▶ _Problem to work on_
Starting at the line that contains "green circle: (132, 51) -> (154, 121), moved", write out each line through the end of the data below, exactly as it stands. Skip any pictures.

▶ _Supplied material_

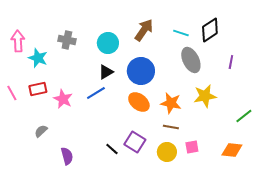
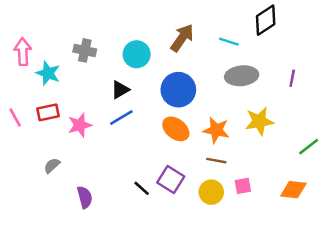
black diamond: (210, 30) -> (266, 20), moved
gray ellipse: (191, 60) -> (242, 76), turned -70
black triangle: (106, 72) -> (120, 90), moved
pink star: (63, 99) -> (80, 125), turned 30

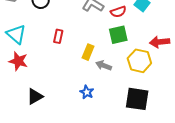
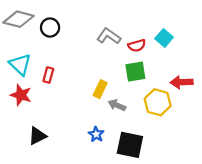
red rectangle: (58, 36) -> (48, 75), moved
black square: (137, 99) -> (130, 145), moved

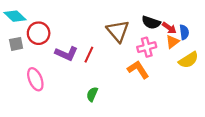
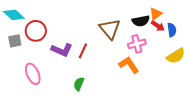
black semicircle: (151, 22) -> (141, 21), turned -30
orange triangle: (172, 42) -> (156, 14), moved
green semicircle: (92, 94) -> (79, 84), moved

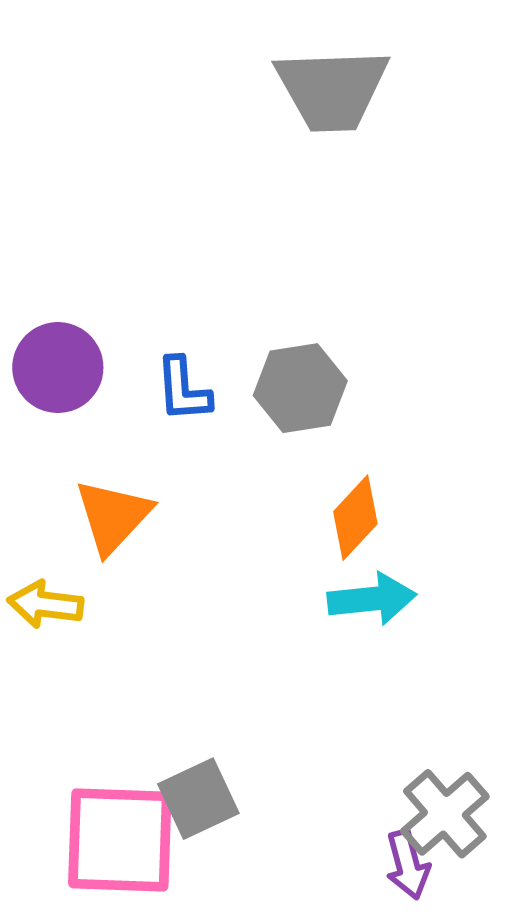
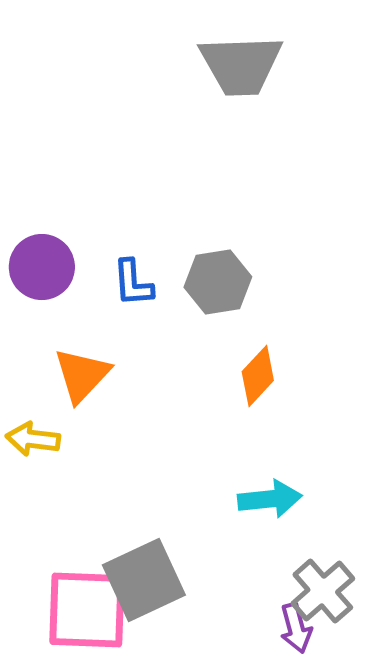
cyan arrow: (372, 599) -> (270, 499), moved
gray square: (198, 799) -> (144, 580), size x1.4

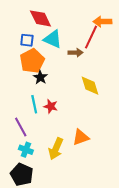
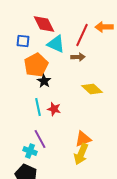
red line: (91, 37) -> (82, 35), moved
blue square: (27, 40) -> (23, 41), moved
yellow diamond: (90, 86) -> (92, 89), turned -30
purple line: (21, 127) -> (40, 139), moved
yellow arrow: (56, 149) -> (81, 154), moved

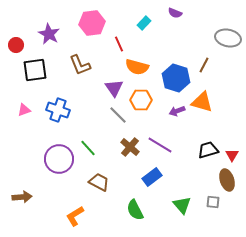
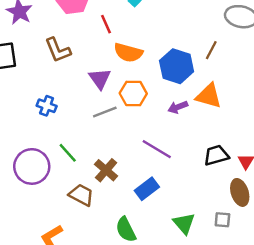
blue cross: (58, 110) -> (47, 106), moved, size x0.7
gray line: (118, 115) -> (105, 112), turned -66
brown cross: (130, 147) -> (106, 170), moved

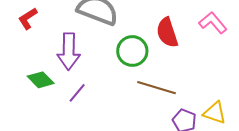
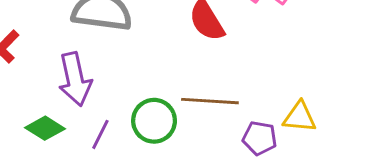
green circle: (132, 51) -> (154, 121), moved

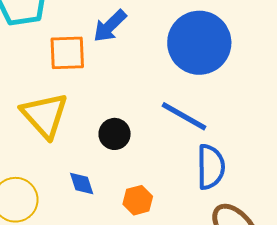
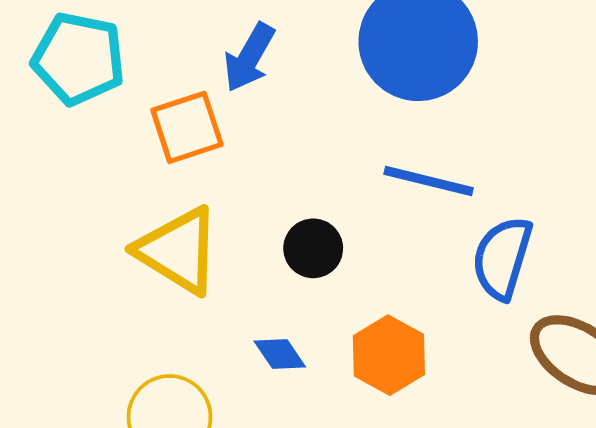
blue semicircle: (211, 167) -> (502, 258), turned -147
orange hexagon: (138, 200) -> (389, 355), size x1.4

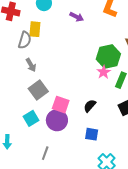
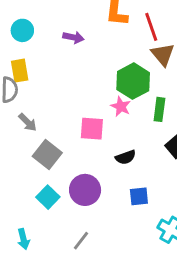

▶ _Solution_
green circle: (132, 51) -> (154, 121), moved

blue semicircle: (211, 167) -> (502, 258), turned -147
orange hexagon: (138, 200) -> (389, 355), size x1.4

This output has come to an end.